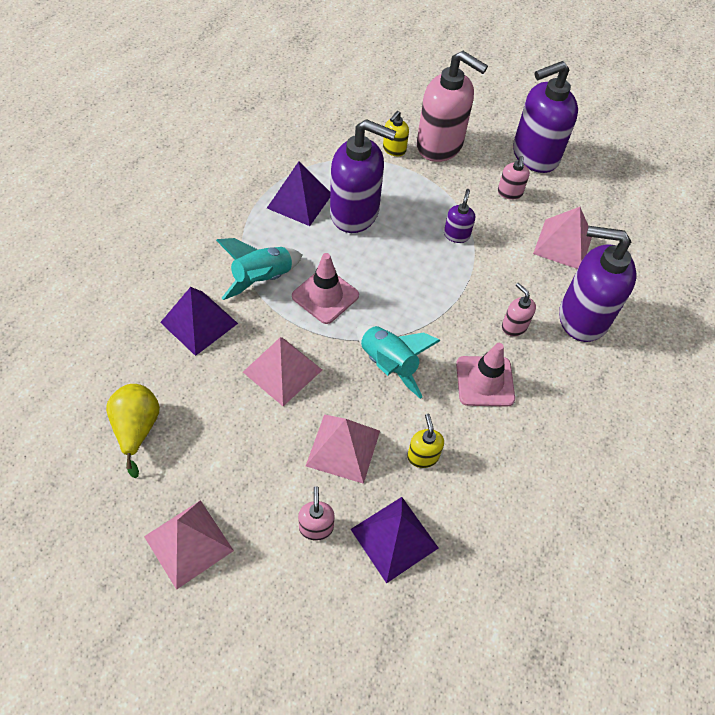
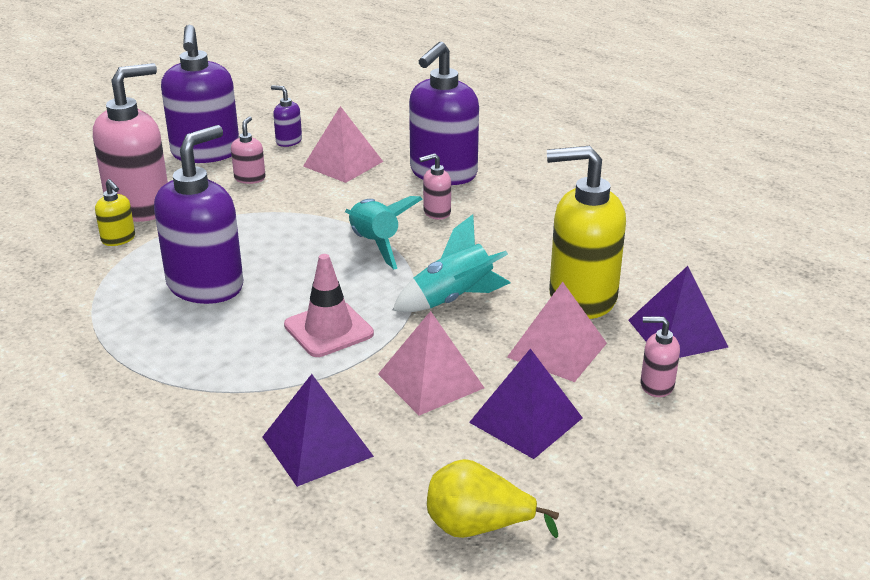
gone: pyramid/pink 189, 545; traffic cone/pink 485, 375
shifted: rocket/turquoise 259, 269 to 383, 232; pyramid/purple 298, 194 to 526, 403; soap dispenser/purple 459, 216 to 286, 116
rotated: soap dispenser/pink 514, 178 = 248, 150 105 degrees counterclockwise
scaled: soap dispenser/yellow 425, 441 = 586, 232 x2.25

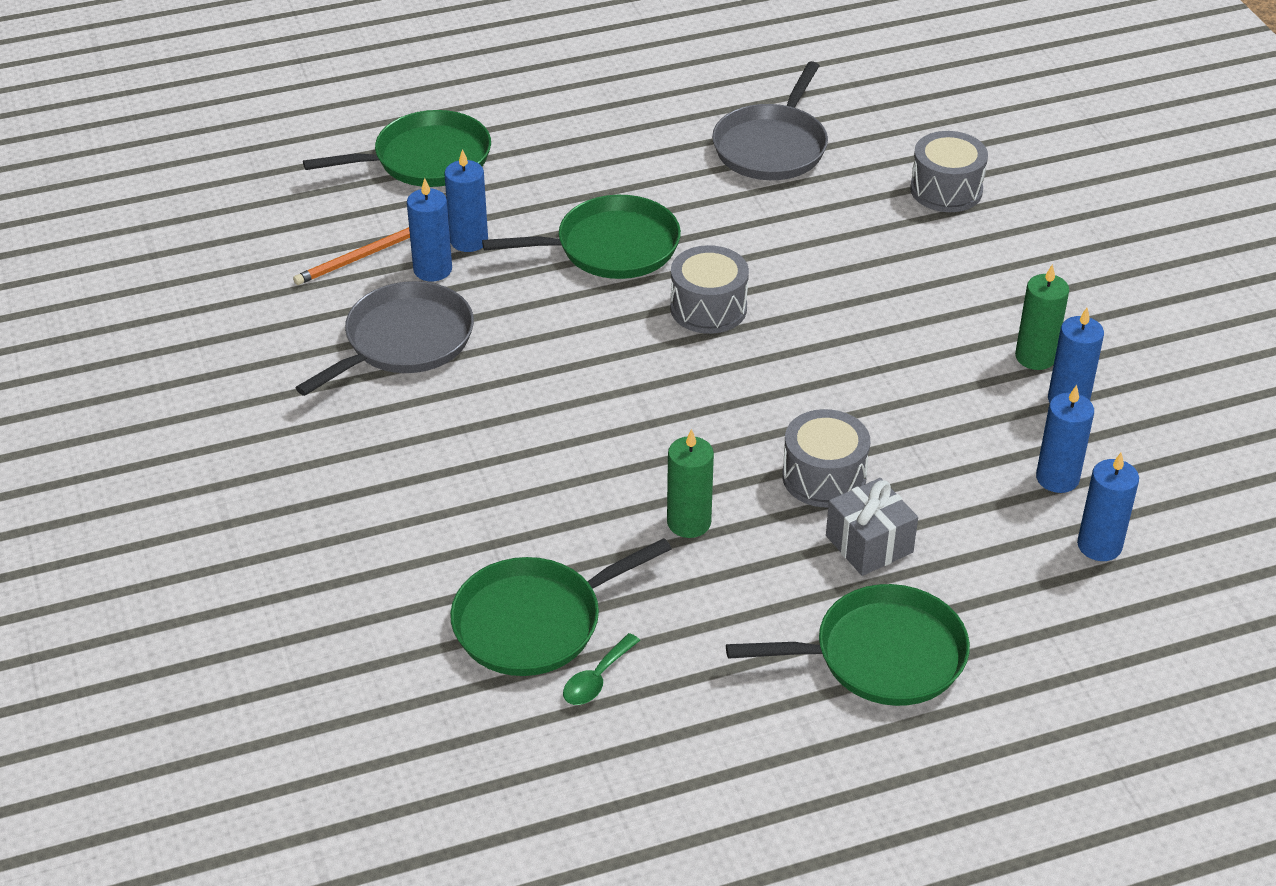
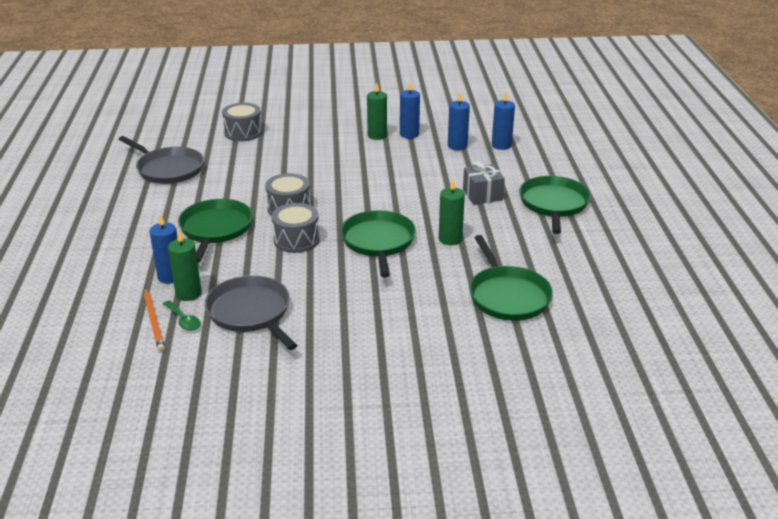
shifted: pan/green 397, 148 to 378, 243; spoon/green 601, 669 to 182, 316; drum/grey 826, 458 to 296, 228
repainted: candle/blue 429, 229 to candle/green 185, 266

TASK: Omit every picture, then write out the entries above exactly.

SOLUTION TO THIS TASK:
gone: pyramid/pink 189, 545; traffic cone/pink 485, 375
shifted: rocket/turquoise 259, 269 to 383, 232; pyramid/purple 298, 194 to 526, 403; soap dispenser/purple 459, 216 to 286, 116
rotated: soap dispenser/pink 514, 178 = 248, 150 105 degrees counterclockwise
scaled: soap dispenser/yellow 425, 441 = 586, 232 x2.25

shifted: pan/green 397, 148 to 378, 243; spoon/green 601, 669 to 182, 316; drum/grey 826, 458 to 296, 228
repainted: candle/blue 429, 229 to candle/green 185, 266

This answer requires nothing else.